RECORDS FOR THE TASK>

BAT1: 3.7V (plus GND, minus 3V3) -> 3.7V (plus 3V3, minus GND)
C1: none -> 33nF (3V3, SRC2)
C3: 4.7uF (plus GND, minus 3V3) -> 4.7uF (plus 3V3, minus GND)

...

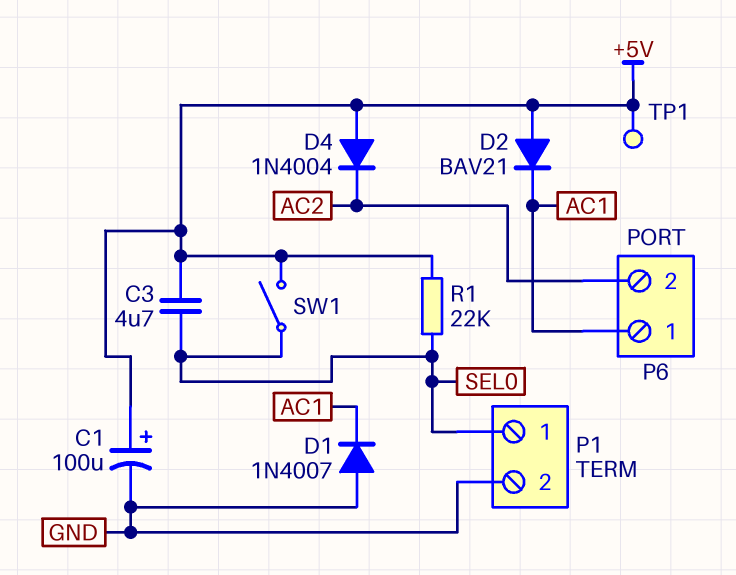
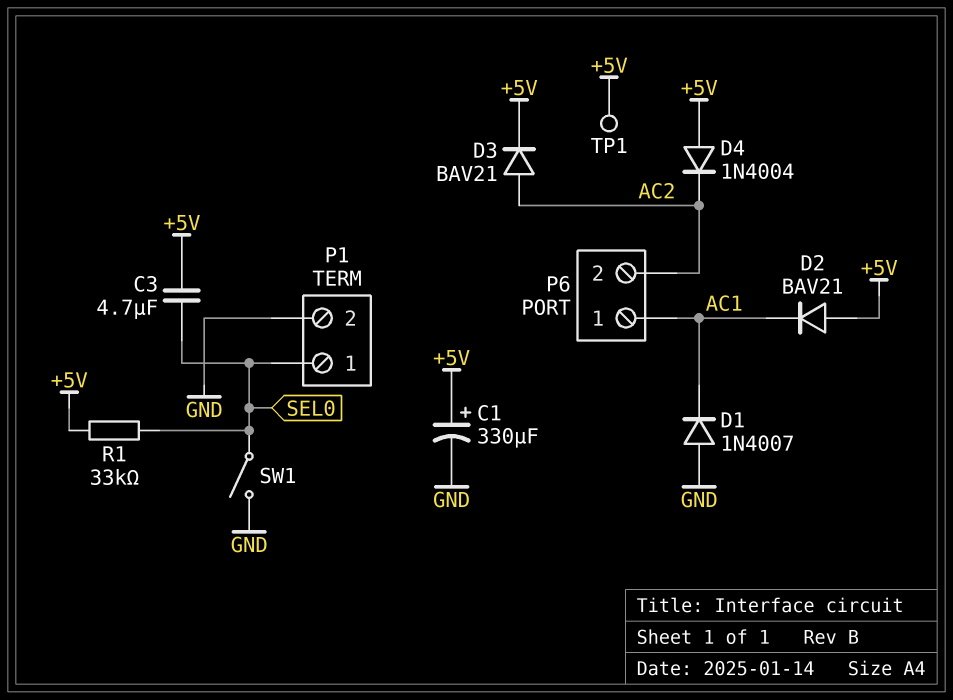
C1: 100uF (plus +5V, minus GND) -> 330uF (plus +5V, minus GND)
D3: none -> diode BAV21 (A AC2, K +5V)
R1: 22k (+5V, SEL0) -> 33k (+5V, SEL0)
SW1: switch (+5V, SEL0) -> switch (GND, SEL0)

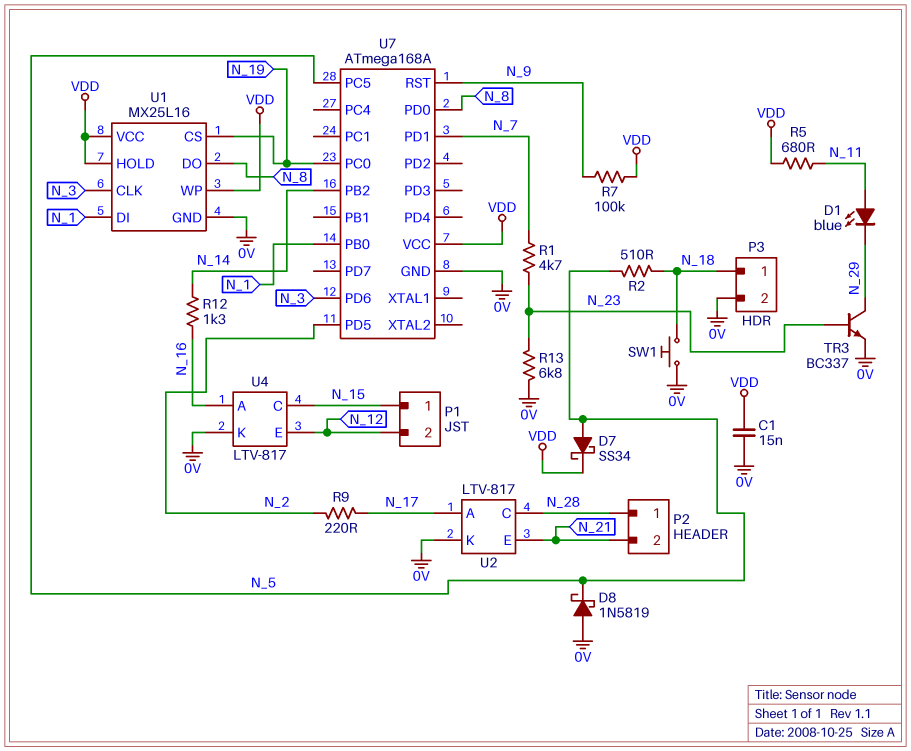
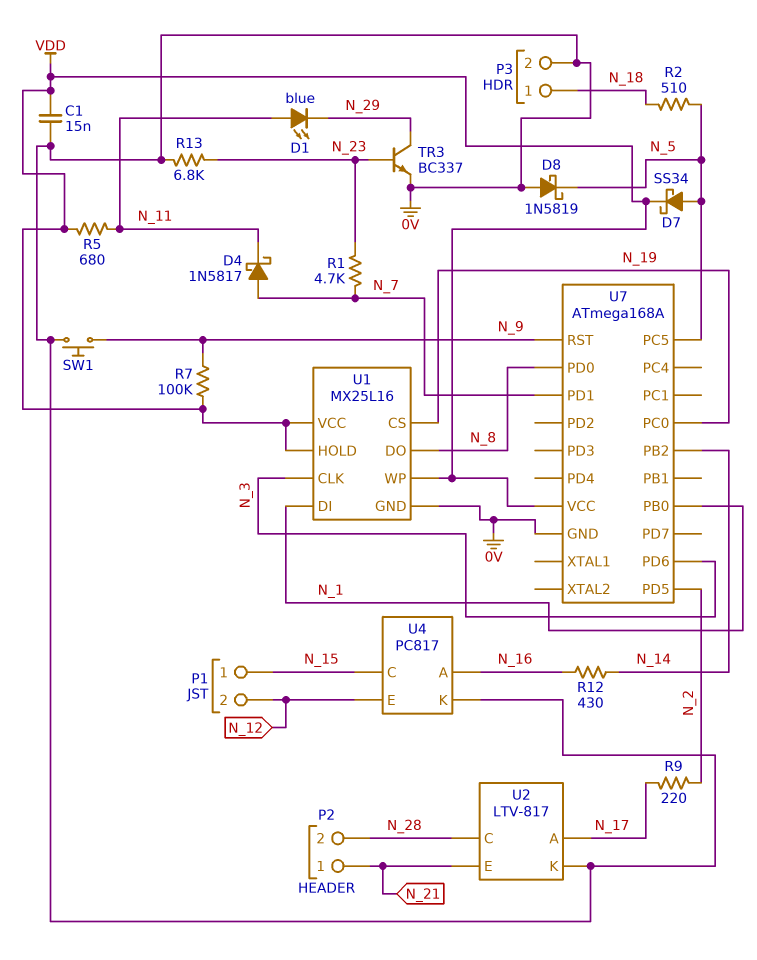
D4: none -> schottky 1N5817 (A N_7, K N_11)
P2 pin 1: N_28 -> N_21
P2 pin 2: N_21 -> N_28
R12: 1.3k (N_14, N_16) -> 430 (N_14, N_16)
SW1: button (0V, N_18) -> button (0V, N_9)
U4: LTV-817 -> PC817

YOUR GOAL>
Print exactly, with no pictures, the lines above from the one that holds "SW1: switch (+5V, SEL0) -> switch (GND, SEL0)" through the one that holds "U4: LTV-817 -> PC817", both of them included.

COMPLETED TASK>
SW1: switch (+5V, SEL0) -> switch (GND, SEL0)

D4: none -> schottky 1N5817 (A N_7, K N_11)
P2 pin 1: N_28 -> N_21
P2 pin 2: N_21 -> N_28
R12: 1.3k (N_14, N_16) -> 430 (N_14, N_16)
SW1: button (0V, N_18) -> button (0V, N_9)
U4: LTV-817 -> PC817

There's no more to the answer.